### [TASK GOAL]
Go through the data below and repeat it exactly, skipping each picture.

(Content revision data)
::::

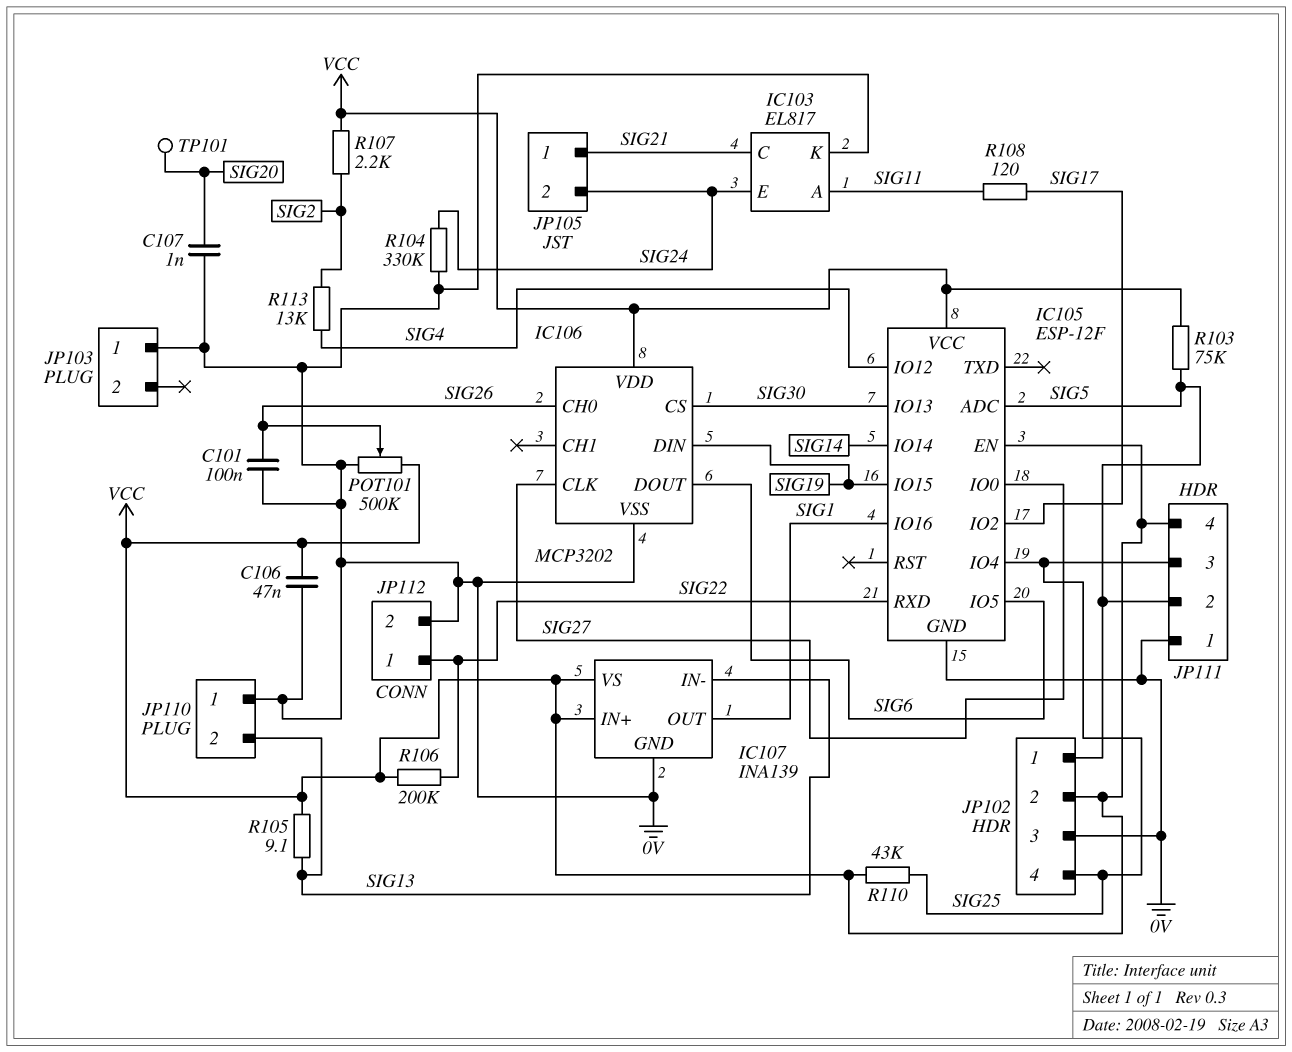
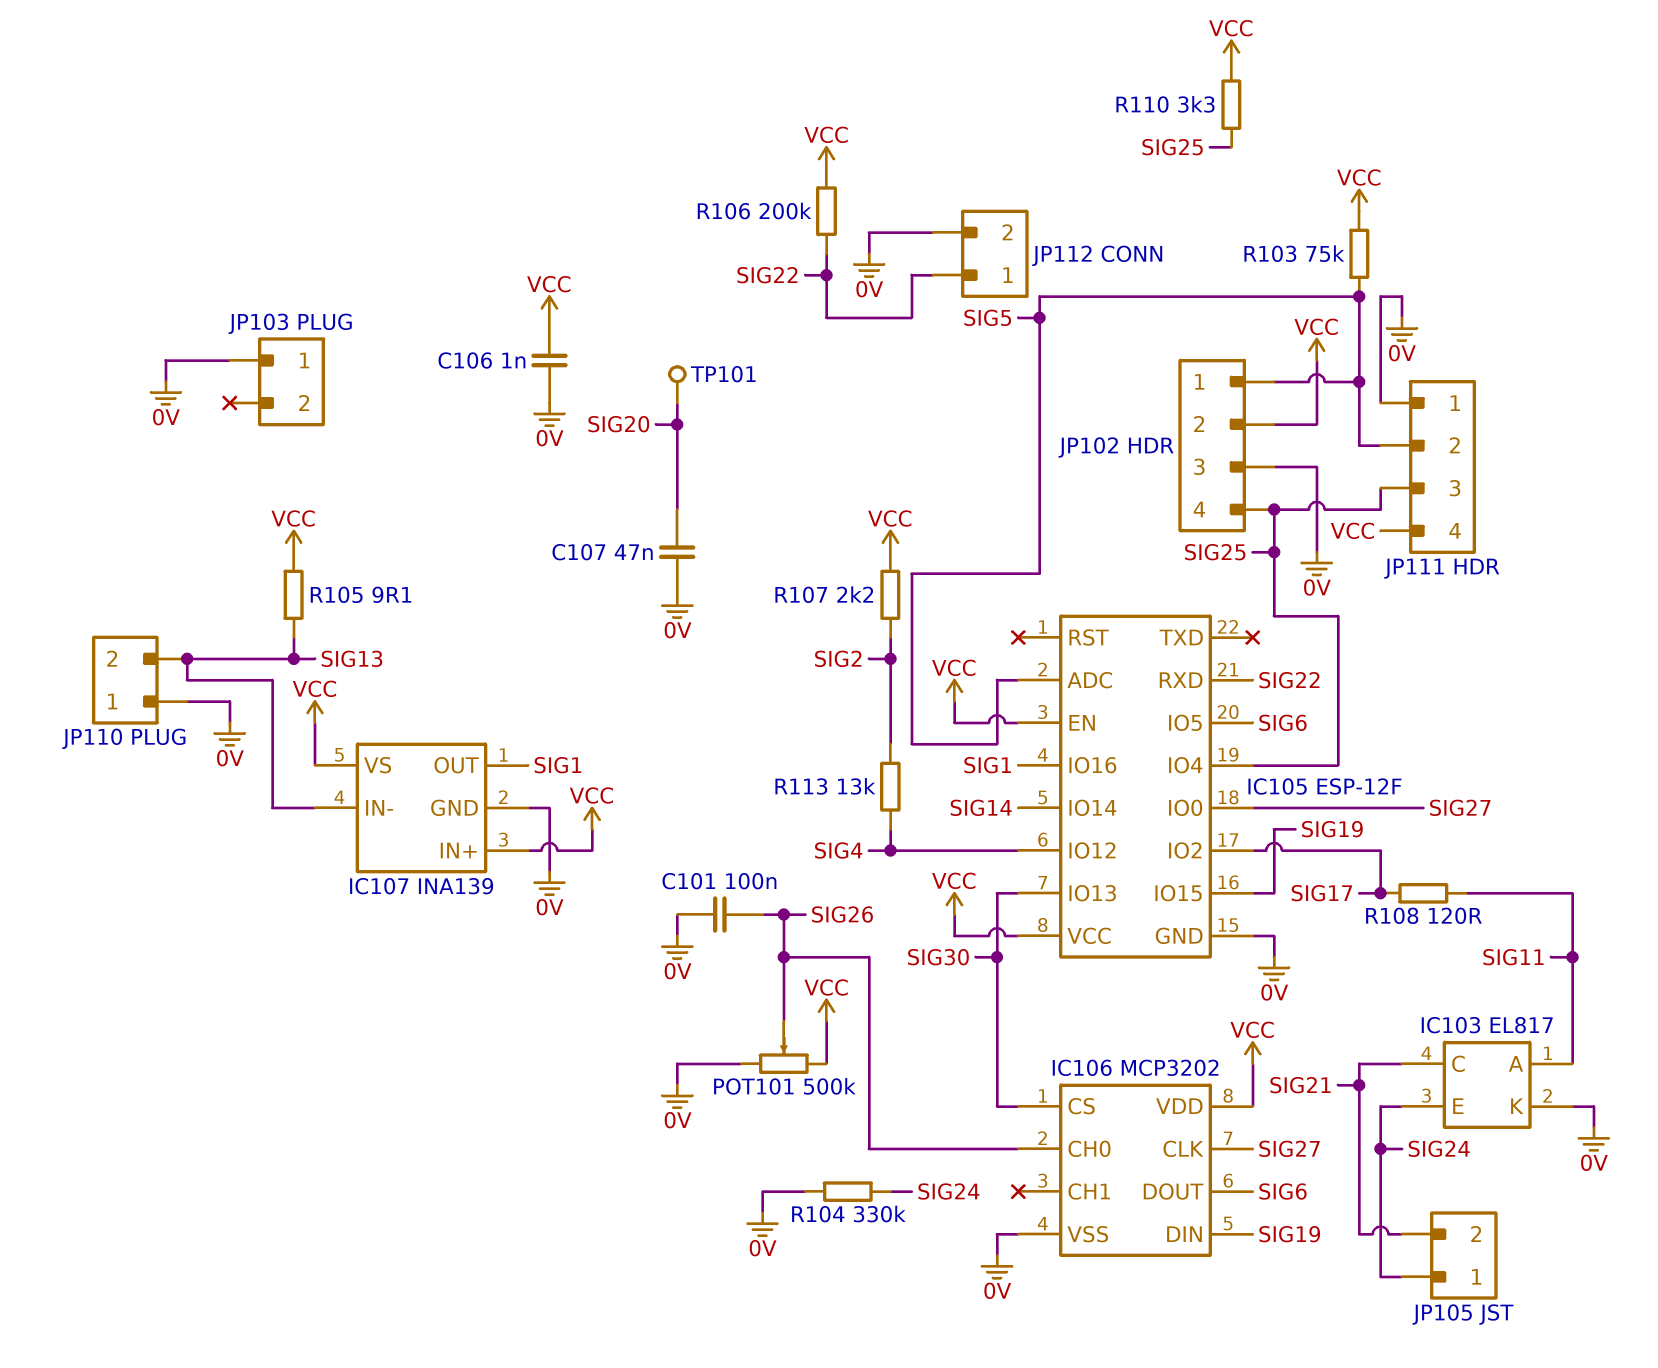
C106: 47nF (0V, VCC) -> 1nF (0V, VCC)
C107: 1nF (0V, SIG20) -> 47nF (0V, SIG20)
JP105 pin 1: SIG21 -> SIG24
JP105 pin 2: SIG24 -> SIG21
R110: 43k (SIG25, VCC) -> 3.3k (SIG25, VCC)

::::

### [RESULT OF THE EXERCISE]
C106: 47nF (0V, VCC) -> 1nF (0V, VCC)
C107: 1nF (0V, SIG20) -> 47nF (0V, SIG20)
JP105 pin 1: SIG21 -> SIG24
JP105 pin 2: SIG24 -> SIG21
R110: 43k (SIG25, VCC) -> 3.3k (SIG25, VCC)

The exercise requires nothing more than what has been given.